Exercise instructions »
Type out the lines below exactly, pictures excluded.

★ ★ ★ ★ ★

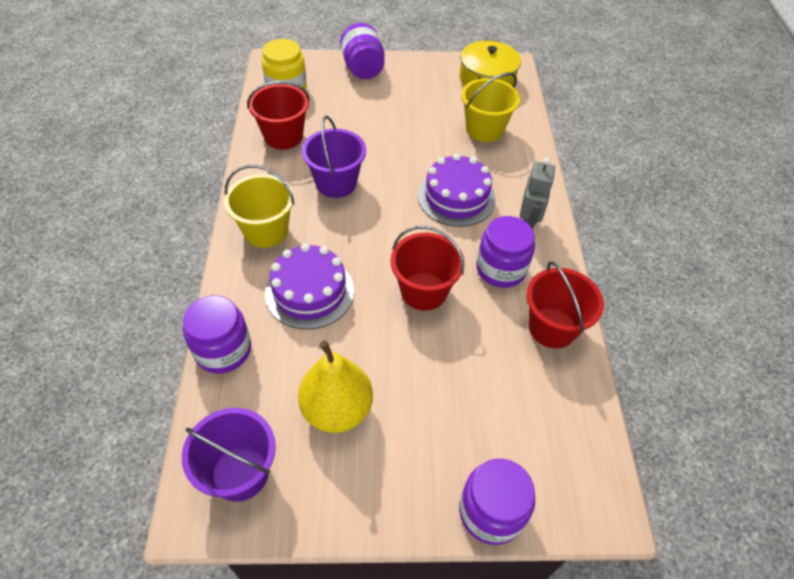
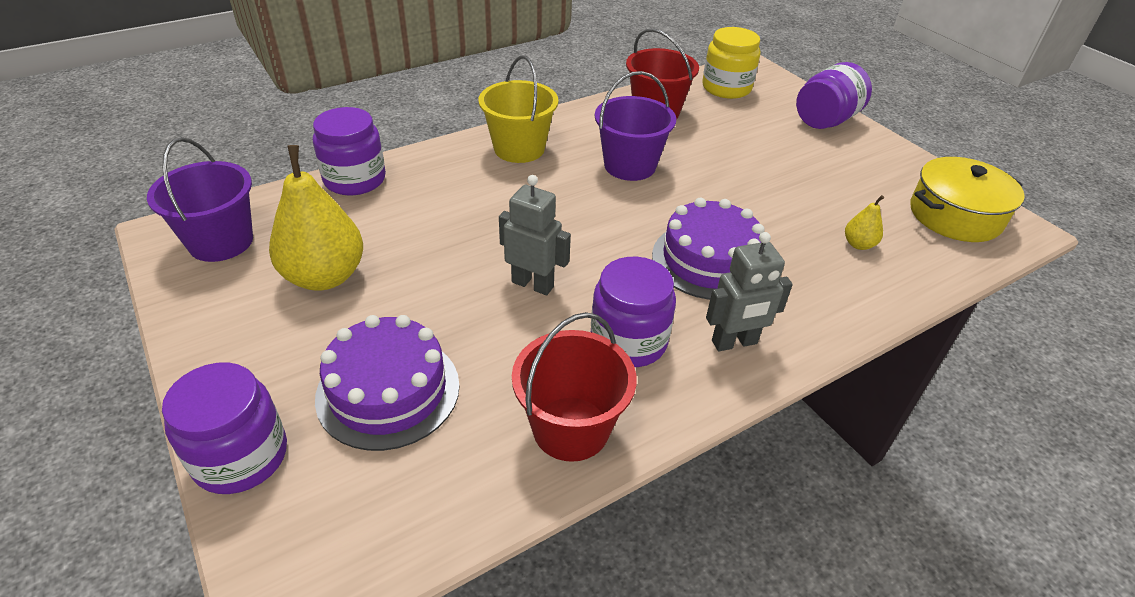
camera: 60 degrees right, 10 degrees down
(309, 292) = (464, 203): purple cake -> purple cake (388, 391)
(424, 291) = (533, 284): red bucket -> grey robot
(484, 129) = (858, 244): yellow bucket -> yellow pear

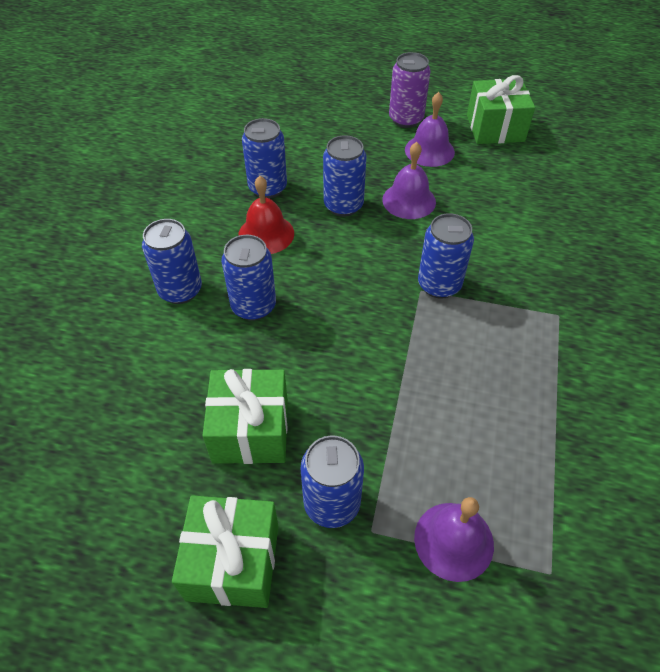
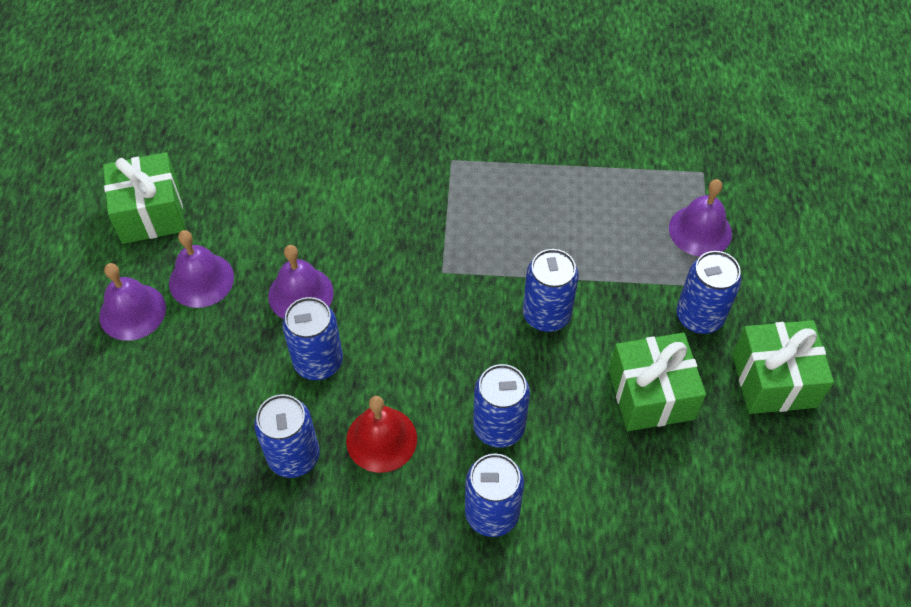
camera: 100 degrees left, 5 degrees up
(406, 119) = (132, 312): purple can -> purple bell
(439, 285) = (432, 256): blue can -> blue can (546, 315)

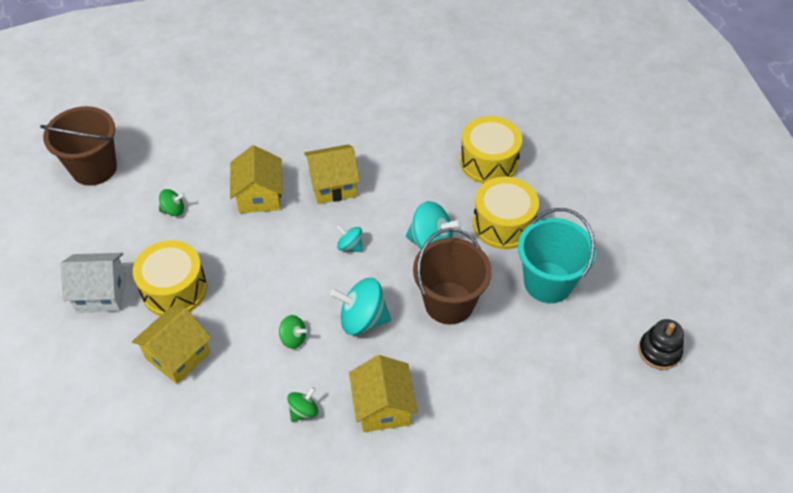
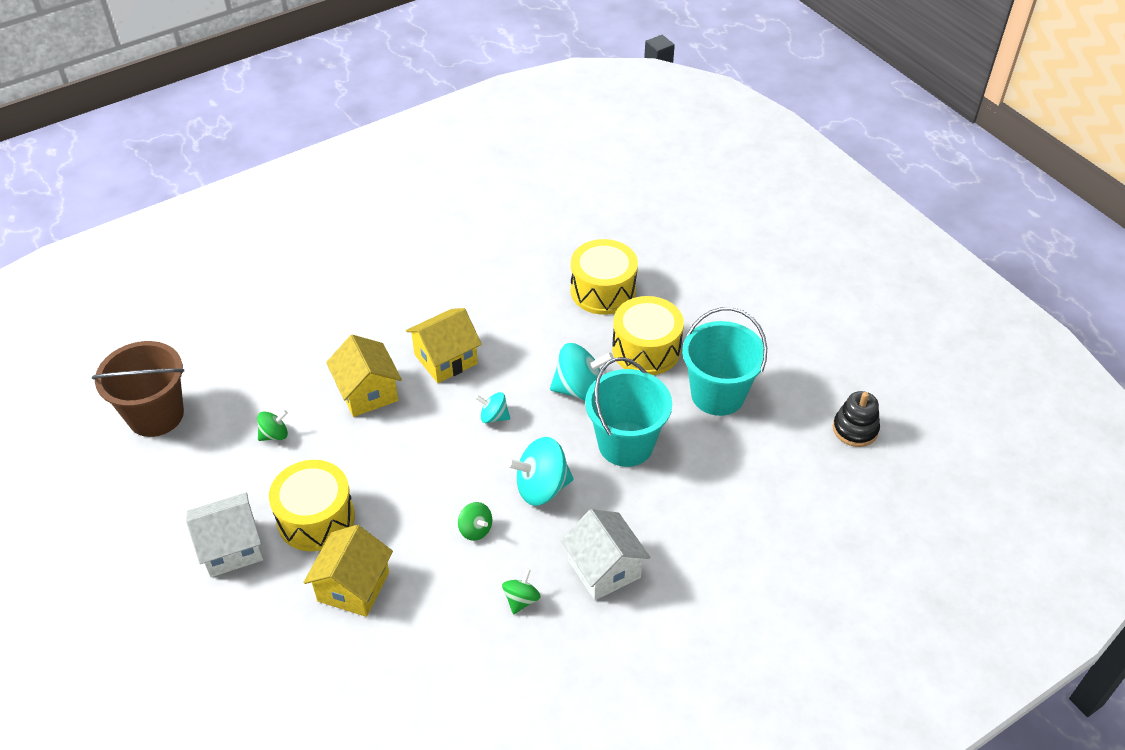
camera: 20 degrees left, 5 degrees down
(293, 338) = (475, 529): green spinning top -> green spinning top turned 45 degrees clockwise
(383, 407) = (604, 569): yellow house -> white house
(449, 303) = (625, 444): brown bucket -> turquoise bucket

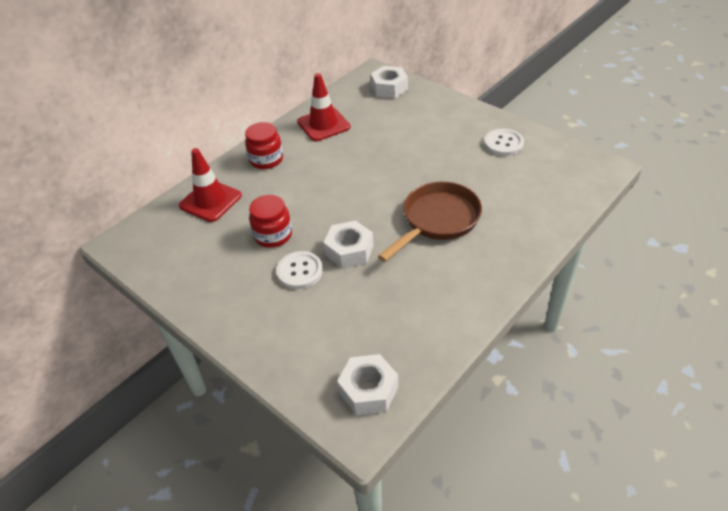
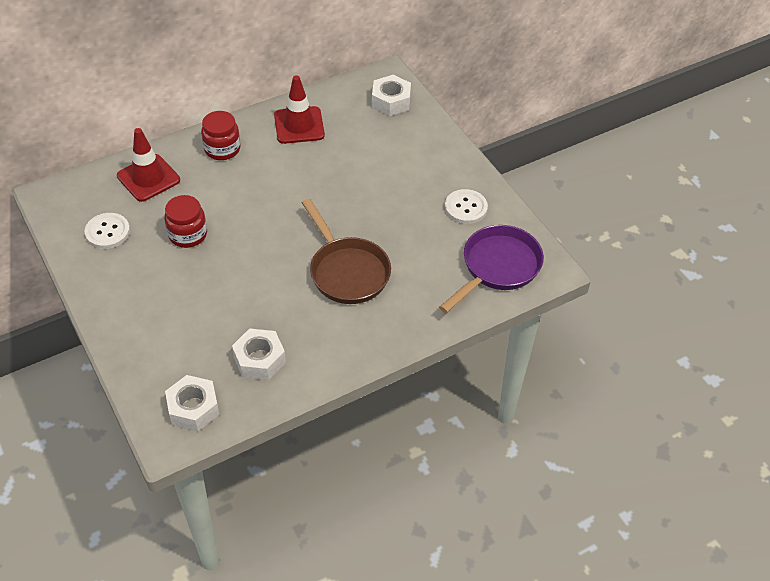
camera: 15 degrees right, 5 degrees up
(300, 271) = (193, 279): white button -> white button (107, 232)
(349, 250) = (248, 274): white nut -> white nut (259, 360)
(437, 220) = (347, 271): brown pan -> brown pan turned 90 degrees clockwise
(562, 179) = (497, 267): none -> purple pan

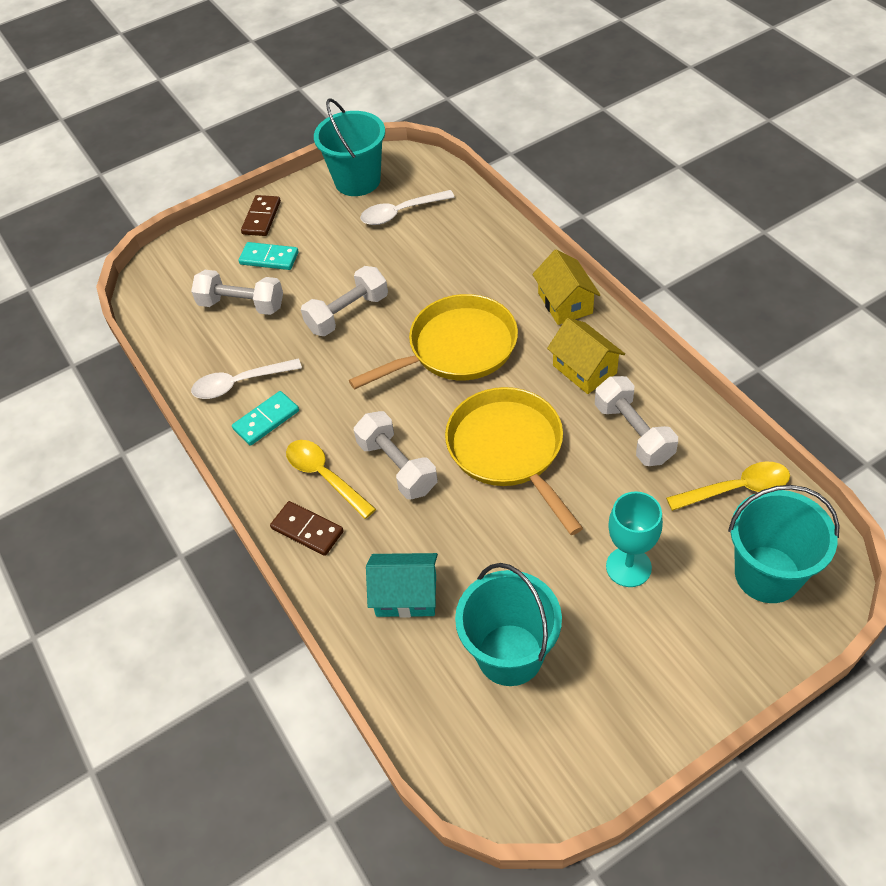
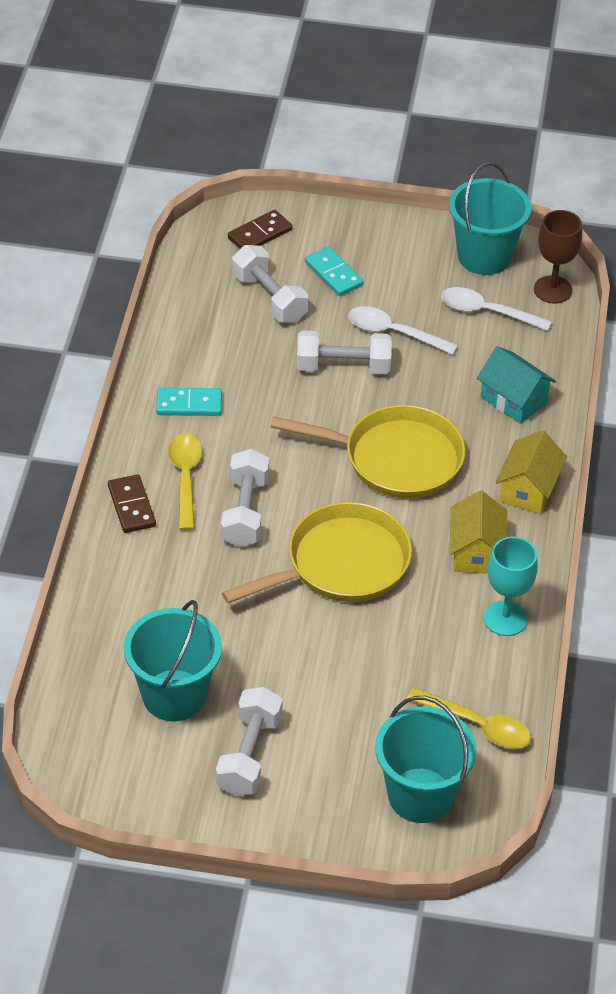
camera: 35 degrees right, 5 degrees down
(240, 383) = (200, 361): white spoon -> white spoon (394, 333)
(261, 218) = (367, 233): brown domino -> brown domino (260, 234)
(406, 595) = (149, 603): turquoise house -> turquoise house (513, 400)
(425, 172) = (552, 290): none -> brown goblet
(509, 450) = (341, 564): yellow pan -> yellow pan turned 45 degrees clockwise
(628, 567) = (326, 710): turquoise goblet -> turquoise goblet (505, 618)
(633, 433) = (452, 626): white dumbbell -> white dumbbell (249, 754)

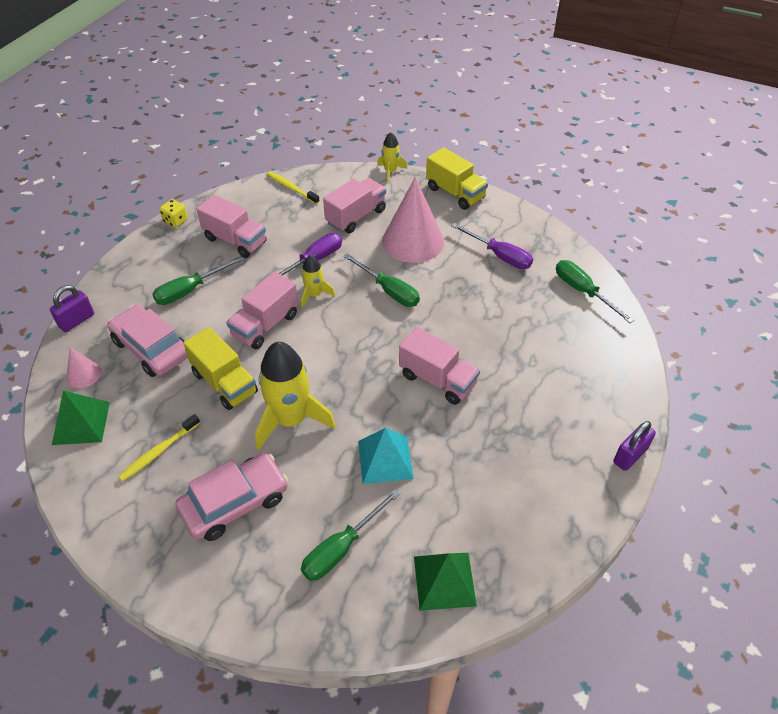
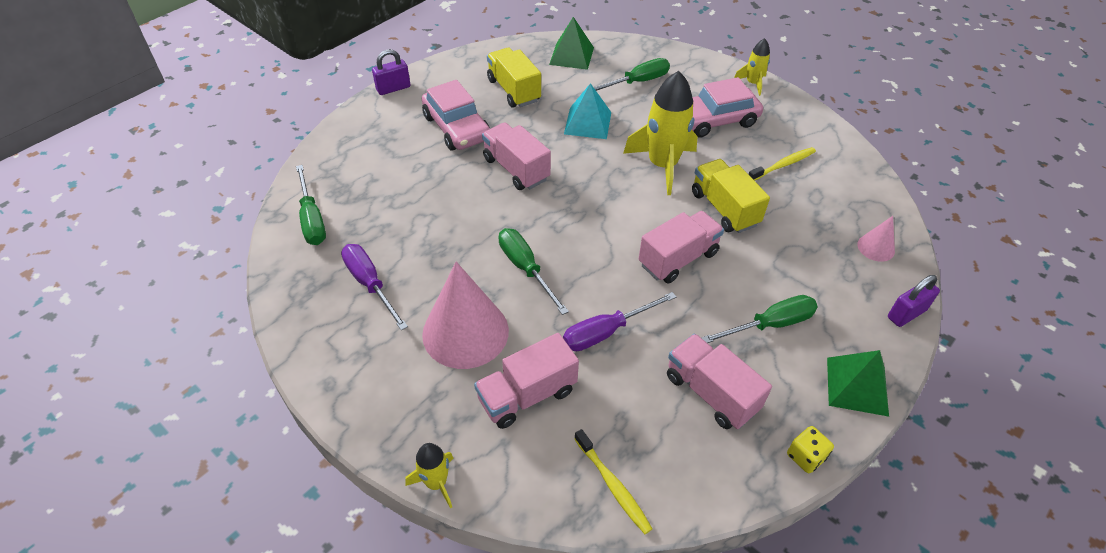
camera: 165 degrees left, 0 degrees up
(81, 423) = (862, 202): green pyramid -> green pyramid (857, 386)
(151, 348) = (807, 260): pink car -> pink car (457, 128)
(314, 295) = (615, 283): yellow rocket -> yellow rocket (752, 83)
(455, 193) = (360, 405): yellow truck -> yellow truck (514, 90)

★ ★ ★ ★ ★

Exercise result »
camera: 60 degrees right, 10 degrees down
(309, 292) = (464, 203): purple cake -> purple cake (388, 391)
(424, 291) = (533, 284): red bucket -> grey robot
(484, 129) = (858, 244): yellow bucket -> yellow pear

camera: 100 degrees left, 5 degrees up
(406, 119) = (132, 312): purple can -> purple bell
(439, 285) = (432, 256): blue can -> blue can (546, 315)

camera: 20 degrees left, 5 degrees down
(293, 338) = (475, 529): green spinning top -> green spinning top turned 45 degrees clockwise
(383, 407) = (604, 569): yellow house -> white house
(449, 303) = (625, 444): brown bucket -> turquoise bucket

camera: 15 degrees right, 5 degrees up
(300, 271) = (193, 279): white button -> white button (107, 232)
(349, 250) = (248, 274): white nut -> white nut (259, 360)
(437, 220) = (347, 271): brown pan -> brown pan turned 90 degrees clockwise
(562, 179) = (497, 267): none -> purple pan

camera: 35 degrees right, 5 degrees down
(240, 383) = (200, 361): white spoon -> white spoon (394, 333)
(261, 218) = (367, 233): brown domino -> brown domino (260, 234)
(406, 595) = (149, 603): turquoise house -> turquoise house (513, 400)
(425, 172) = (552, 290): none -> brown goblet
(509, 450) = (341, 564): yellow pan -> yellow pan turned 45 degrees clockwise
(628, 567) = (326, 710): turquoise goblet -> turquoise goblet (505, 618)
(633, 433) = (452, 626): white dumbbell -> white dumbbell (249, 754)

camera: 165 degrees left, 0 degrees up
(81, 423) = (862, 202): green pyramid -> green pyramid (857, 386)
(151, 348) = (807, 260): pink car -> pink car (457, 128)
(314, 295) = (615, 283): yellow rocket -> yellow rocket (752, 83)
(455, 193) = (360, 405): yellow truck -> yellow truck (514, 90)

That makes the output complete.